What you have to do:
Find every line in the records below that contains the word "rocket", and copy each such line.
◇ ◇ ◇ ◇
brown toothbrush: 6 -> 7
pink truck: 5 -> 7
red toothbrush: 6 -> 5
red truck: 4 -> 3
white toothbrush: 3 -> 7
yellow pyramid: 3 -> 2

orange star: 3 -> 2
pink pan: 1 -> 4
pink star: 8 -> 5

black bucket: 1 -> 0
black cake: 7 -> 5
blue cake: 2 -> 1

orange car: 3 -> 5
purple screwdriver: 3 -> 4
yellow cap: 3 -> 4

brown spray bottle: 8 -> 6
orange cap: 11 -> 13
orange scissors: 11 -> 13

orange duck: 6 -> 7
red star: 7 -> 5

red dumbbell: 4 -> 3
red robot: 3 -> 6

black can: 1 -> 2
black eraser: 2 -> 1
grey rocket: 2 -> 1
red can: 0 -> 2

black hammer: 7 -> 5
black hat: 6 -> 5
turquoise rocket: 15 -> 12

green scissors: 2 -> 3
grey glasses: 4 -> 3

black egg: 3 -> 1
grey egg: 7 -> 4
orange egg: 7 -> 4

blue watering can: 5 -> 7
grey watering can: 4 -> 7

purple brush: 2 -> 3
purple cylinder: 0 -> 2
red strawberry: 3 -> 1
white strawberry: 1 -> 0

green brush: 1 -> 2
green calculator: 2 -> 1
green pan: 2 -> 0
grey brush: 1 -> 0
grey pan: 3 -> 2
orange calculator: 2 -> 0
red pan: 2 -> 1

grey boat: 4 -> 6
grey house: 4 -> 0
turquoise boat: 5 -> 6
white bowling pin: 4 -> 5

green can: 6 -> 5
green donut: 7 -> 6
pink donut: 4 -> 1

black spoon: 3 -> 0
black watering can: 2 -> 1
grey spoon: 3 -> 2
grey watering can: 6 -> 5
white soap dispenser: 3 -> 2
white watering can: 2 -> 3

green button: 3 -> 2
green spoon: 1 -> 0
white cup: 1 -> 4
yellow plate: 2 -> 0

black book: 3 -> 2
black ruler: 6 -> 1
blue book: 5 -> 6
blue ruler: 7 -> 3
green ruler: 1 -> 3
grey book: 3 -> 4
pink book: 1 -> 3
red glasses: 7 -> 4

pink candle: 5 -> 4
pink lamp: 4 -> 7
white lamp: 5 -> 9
◇ ◇ ◇ ◇
Task result:
grey rocket: 2 -> 1
turquoise rocket: 15 -> 12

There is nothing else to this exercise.